Description of the task:
Please retype all of the entries that follow, leaving the images out.

Before-and-after object lists:
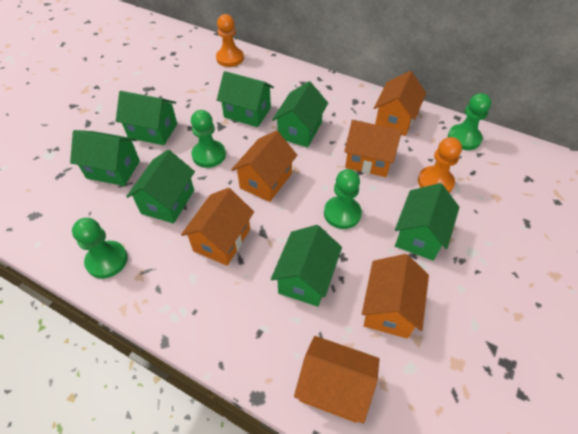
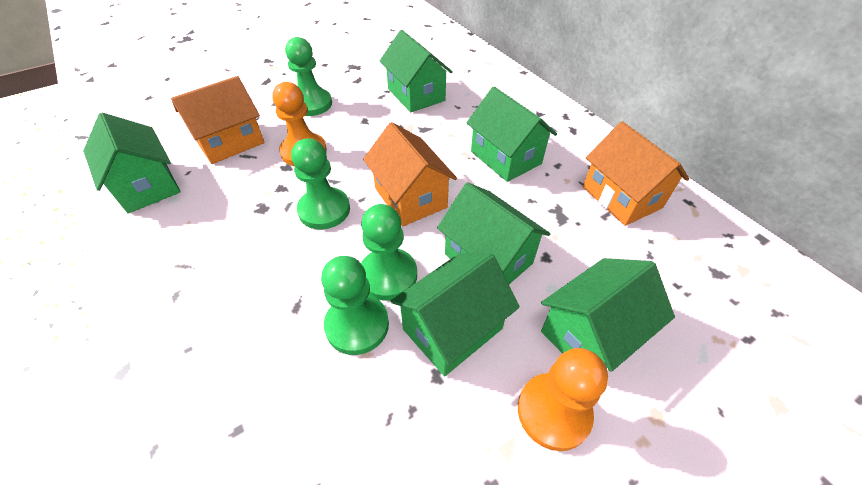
green house: 7 -> 6
orange house: 6 -> 3

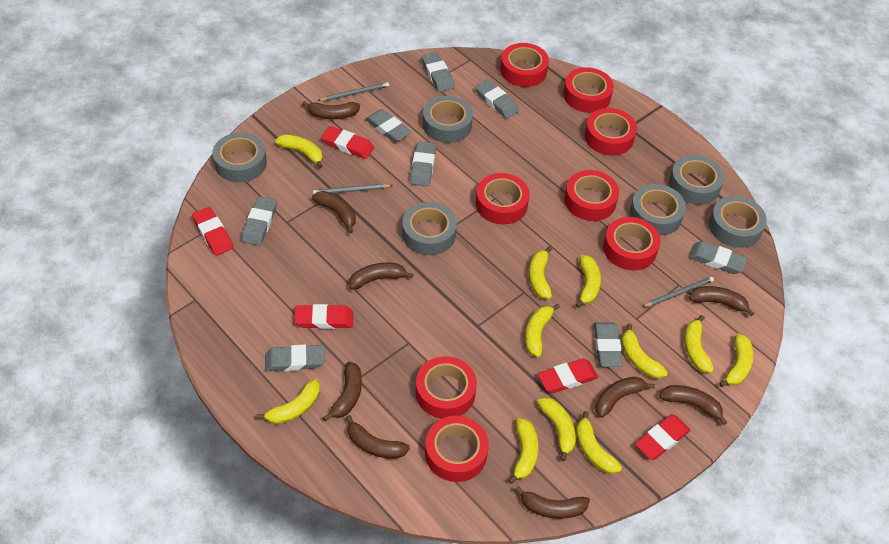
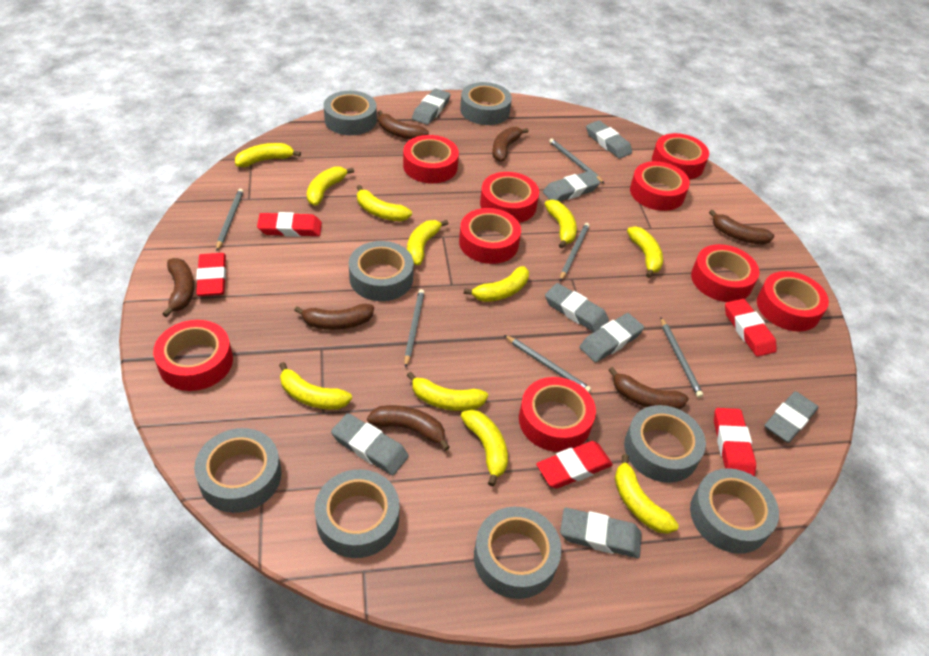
brown banana: 9 -> 7
grey pencil: 3 -> 6
grey tape: 6 -> 8
red tape: 8 -> 9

Your solution:
green house: 7 -> 6
orange house: 6 -> 3

brown banana: 9 -> 7
grey pencil: 3 -> 6
grey tape: 6 -> 8
red tape: 8 -> 9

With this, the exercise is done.